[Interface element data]
######
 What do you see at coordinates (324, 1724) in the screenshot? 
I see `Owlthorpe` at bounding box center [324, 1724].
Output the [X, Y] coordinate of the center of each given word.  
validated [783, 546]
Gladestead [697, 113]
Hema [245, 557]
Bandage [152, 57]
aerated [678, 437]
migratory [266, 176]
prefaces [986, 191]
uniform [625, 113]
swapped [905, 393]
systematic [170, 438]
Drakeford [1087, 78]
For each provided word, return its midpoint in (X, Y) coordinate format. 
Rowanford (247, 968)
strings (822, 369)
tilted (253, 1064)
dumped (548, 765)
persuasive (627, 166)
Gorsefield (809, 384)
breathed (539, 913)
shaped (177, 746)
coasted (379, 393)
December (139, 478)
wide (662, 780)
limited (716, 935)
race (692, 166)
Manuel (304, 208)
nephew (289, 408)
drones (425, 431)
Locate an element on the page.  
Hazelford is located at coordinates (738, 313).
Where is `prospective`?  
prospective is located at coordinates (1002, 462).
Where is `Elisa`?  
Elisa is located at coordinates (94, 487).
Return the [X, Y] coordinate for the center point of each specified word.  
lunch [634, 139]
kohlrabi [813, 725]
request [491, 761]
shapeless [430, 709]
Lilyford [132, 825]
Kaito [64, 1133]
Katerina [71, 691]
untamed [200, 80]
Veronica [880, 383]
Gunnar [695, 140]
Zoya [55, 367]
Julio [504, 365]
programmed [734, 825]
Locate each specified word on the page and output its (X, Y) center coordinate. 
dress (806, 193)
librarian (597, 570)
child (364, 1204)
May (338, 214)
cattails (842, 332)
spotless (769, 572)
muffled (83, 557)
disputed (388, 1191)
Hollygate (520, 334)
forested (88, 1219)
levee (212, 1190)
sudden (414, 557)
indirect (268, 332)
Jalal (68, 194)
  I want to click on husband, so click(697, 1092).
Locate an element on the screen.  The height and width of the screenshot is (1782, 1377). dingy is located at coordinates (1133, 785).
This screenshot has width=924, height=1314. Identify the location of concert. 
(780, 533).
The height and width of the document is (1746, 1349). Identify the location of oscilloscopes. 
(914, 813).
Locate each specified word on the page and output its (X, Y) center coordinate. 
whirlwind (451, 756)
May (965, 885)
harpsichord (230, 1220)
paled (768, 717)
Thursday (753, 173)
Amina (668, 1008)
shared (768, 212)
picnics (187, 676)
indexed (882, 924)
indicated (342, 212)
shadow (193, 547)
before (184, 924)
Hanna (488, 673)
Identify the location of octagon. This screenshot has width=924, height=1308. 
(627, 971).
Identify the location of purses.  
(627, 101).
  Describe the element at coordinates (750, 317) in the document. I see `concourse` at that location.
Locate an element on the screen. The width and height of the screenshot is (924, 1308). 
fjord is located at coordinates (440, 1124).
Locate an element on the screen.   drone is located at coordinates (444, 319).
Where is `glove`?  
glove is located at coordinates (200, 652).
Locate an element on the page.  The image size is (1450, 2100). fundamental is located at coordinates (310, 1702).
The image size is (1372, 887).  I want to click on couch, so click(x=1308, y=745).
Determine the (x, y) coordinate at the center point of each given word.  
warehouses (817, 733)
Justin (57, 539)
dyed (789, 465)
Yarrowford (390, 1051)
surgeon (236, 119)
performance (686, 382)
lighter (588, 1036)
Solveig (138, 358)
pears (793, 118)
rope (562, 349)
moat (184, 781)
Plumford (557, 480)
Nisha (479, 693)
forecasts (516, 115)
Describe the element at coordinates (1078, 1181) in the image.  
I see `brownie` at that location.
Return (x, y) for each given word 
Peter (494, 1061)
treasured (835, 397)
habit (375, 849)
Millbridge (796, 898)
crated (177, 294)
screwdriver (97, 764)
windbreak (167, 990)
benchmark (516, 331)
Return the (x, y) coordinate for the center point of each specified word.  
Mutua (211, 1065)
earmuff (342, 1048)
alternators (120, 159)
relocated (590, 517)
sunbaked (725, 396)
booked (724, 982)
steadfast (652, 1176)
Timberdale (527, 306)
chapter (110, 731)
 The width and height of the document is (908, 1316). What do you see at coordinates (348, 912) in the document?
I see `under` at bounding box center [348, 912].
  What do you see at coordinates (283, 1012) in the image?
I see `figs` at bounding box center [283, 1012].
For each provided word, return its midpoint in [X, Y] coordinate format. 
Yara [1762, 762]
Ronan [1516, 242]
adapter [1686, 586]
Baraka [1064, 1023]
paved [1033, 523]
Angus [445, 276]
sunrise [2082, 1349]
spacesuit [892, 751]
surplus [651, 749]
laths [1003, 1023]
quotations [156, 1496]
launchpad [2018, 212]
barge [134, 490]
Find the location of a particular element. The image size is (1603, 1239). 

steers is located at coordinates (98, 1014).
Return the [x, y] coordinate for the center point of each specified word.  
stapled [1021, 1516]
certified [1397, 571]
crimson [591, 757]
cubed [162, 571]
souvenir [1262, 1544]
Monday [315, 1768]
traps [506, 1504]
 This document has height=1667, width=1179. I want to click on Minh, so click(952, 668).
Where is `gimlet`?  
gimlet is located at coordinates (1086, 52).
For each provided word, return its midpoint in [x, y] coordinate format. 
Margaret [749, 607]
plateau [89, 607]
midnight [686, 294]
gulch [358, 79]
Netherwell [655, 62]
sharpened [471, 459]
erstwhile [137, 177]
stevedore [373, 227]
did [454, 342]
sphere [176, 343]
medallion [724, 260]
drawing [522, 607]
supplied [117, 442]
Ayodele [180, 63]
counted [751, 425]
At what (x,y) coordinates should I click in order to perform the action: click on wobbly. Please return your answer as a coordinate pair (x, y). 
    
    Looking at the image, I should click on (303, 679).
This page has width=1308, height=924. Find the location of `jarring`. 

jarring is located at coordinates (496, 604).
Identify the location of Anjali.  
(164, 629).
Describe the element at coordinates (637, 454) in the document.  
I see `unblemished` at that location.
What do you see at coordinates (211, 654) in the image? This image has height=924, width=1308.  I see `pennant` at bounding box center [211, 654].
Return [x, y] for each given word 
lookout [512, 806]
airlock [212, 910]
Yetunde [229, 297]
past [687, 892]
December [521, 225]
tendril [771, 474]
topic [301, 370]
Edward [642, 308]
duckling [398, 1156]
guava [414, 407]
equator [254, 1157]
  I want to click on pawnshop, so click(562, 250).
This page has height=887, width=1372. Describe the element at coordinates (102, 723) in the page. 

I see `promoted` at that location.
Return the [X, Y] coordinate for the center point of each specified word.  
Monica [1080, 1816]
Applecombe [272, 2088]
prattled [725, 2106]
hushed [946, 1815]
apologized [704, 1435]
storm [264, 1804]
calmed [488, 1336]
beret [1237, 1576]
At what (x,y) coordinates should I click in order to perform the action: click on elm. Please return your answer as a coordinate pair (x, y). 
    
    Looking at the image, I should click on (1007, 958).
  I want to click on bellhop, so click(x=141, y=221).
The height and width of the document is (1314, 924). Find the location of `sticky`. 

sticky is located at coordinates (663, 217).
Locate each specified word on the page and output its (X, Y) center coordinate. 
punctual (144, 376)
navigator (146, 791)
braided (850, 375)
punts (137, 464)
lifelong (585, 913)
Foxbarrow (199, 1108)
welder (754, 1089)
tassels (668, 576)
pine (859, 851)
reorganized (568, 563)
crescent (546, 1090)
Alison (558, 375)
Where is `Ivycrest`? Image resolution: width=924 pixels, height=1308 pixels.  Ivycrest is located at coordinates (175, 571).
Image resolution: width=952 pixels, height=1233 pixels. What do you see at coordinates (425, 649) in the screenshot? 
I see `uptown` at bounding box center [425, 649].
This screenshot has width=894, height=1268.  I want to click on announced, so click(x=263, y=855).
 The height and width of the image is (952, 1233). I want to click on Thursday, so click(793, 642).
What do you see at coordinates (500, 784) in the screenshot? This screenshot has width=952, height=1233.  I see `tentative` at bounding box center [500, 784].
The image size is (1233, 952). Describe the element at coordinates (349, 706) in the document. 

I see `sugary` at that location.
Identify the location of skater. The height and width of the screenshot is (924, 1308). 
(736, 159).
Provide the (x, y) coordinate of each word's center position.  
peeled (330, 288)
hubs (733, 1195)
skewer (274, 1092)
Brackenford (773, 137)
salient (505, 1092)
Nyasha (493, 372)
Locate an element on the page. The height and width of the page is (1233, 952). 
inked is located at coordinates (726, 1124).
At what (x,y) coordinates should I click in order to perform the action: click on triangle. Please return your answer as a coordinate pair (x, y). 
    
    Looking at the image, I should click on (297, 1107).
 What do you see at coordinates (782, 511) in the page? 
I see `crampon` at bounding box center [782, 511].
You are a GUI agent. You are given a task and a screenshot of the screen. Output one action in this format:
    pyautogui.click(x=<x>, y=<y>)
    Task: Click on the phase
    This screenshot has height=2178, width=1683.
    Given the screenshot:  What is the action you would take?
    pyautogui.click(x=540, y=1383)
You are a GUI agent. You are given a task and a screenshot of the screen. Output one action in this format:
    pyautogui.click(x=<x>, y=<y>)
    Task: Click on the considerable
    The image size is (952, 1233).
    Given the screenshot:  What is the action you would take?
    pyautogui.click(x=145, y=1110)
######
● GOAL
Print everything from the line containing "Identify the location of octagon." down to the line containing "coordinates (310, 1702).", both lines included, with no changes.

● ANSWER TO THE PROBLEM
Identify the location of octagon. This screenshot has width=924, height=1308. 
(627, 971).
Identify the location of purses.  
(627, 101).
  Describe the element at coordinates (750, 317) in the document. I see `concourse` at that location.
Locate an element on the screen. The width and height of the screenshot is (924, 1308). 
fjord is located at coordinates (440, 1124).
Locate an element on the screen.   drone is located at coordinates (444, 319).
Where is `glove`?  
glove is located at coordinates (200, 652).
Locate an element on the page.  The image size is (1450, 2100). fundamental is located at coordinates (310, 1702).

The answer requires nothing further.